### Exercise details:
Every line in the data below that has the word "camera" should be returned.

### Data for this task:

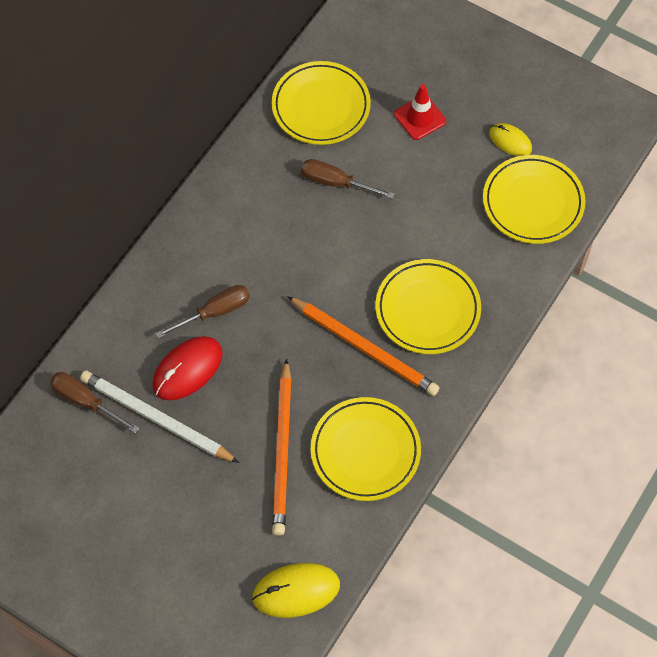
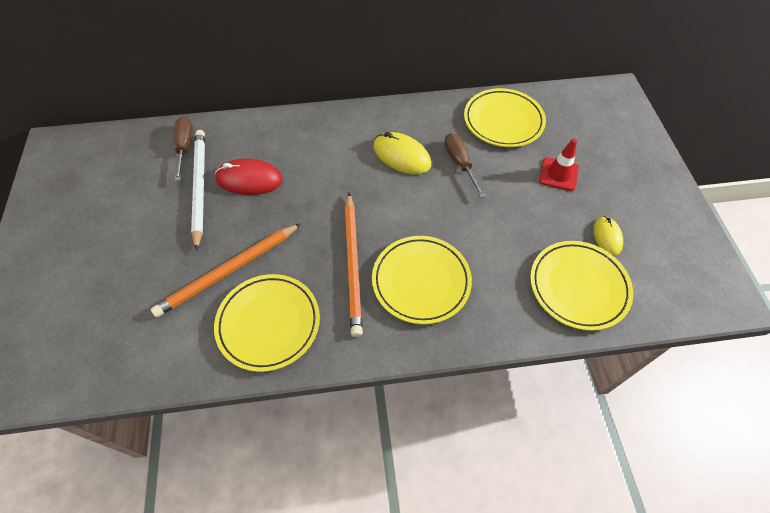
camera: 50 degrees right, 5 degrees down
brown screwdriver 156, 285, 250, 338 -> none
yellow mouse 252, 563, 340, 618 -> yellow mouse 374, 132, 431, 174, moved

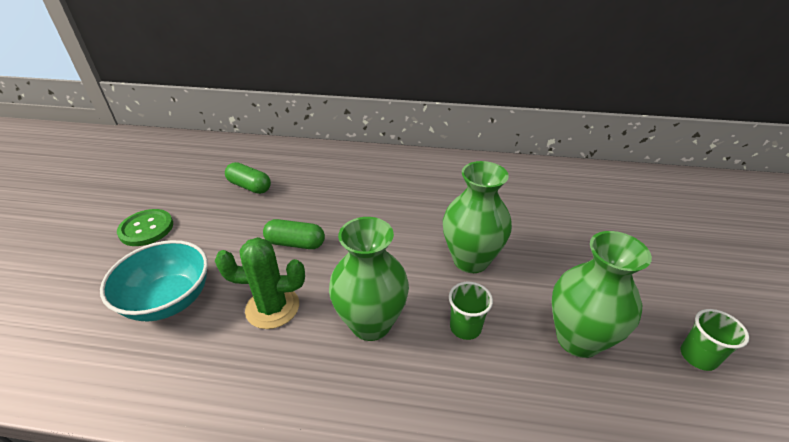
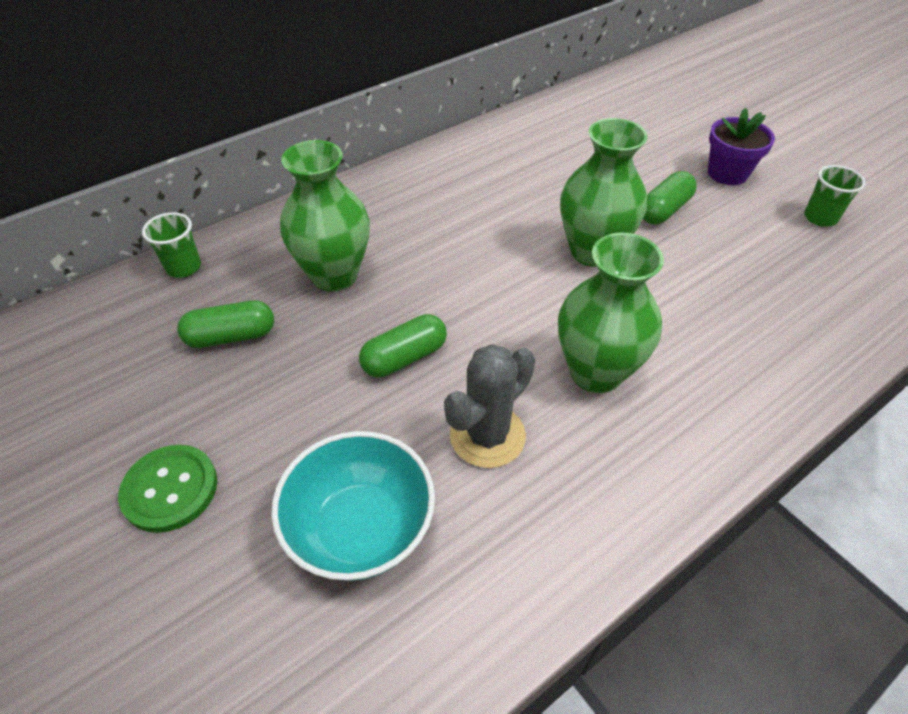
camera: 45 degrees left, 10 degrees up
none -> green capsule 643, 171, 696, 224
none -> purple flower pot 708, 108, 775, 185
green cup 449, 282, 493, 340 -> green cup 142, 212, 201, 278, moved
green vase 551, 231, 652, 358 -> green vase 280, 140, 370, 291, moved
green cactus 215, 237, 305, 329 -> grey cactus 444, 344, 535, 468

### Solution for this task:
camera: 50 degrees right, 5 degrees down
camera: 45 degrees left, 10 degrees up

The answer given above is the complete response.